● Supplied data
◆ ◆ ◆ ◆ ◆ ◆ ◆

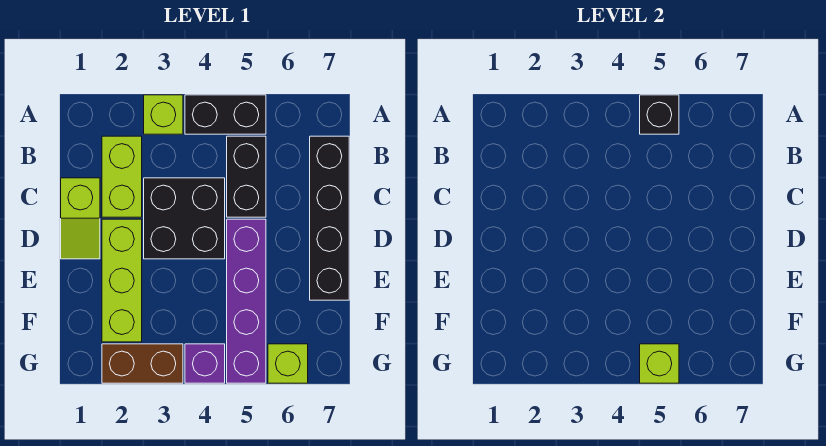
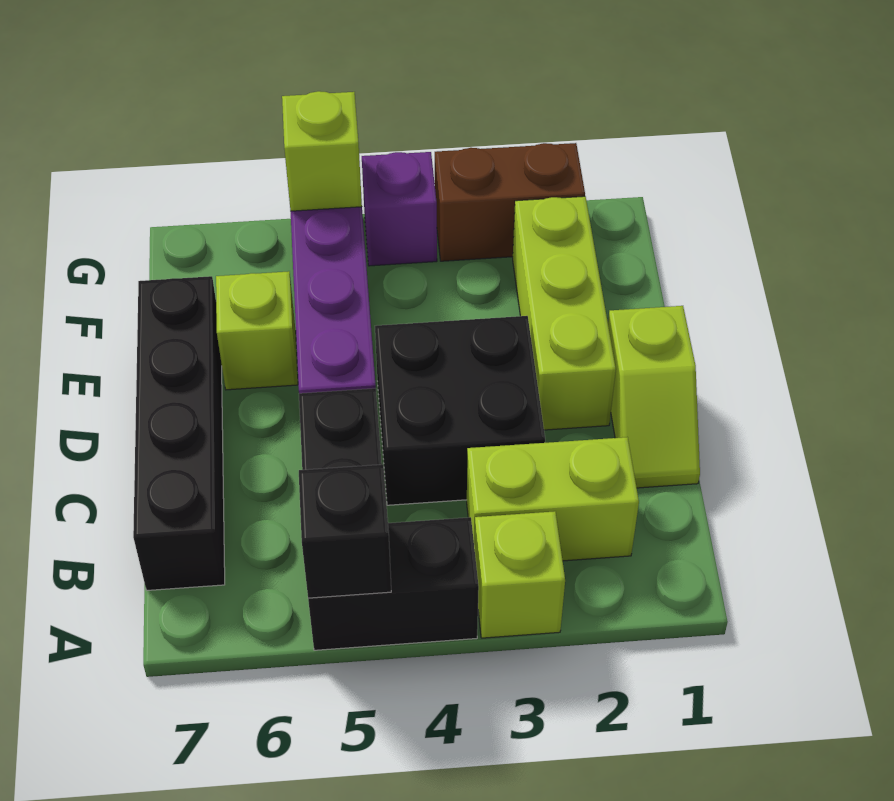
lime brick B2:C2 level 1 -> lime brick B2:B3 level 1
lime slope C1:D1 level 1 top C -> lime slope C1:D1 level 1 top D
lime brick G6 level 1 -> lime brick E6 level 1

◆ ◆ ◆ ◆ ◆ ◆ ◆

What must be transcribed is the run of lines from the one containing "lime slope C1:D1 level 1 top C" to the last line of the data above, inclusive, and only that.

● Result of the task
lime slope C1:D1 level 1 top C -> lime slope C1:D1 level 1 top D
lime brick G6 level 1 -> lime brick E6 level 1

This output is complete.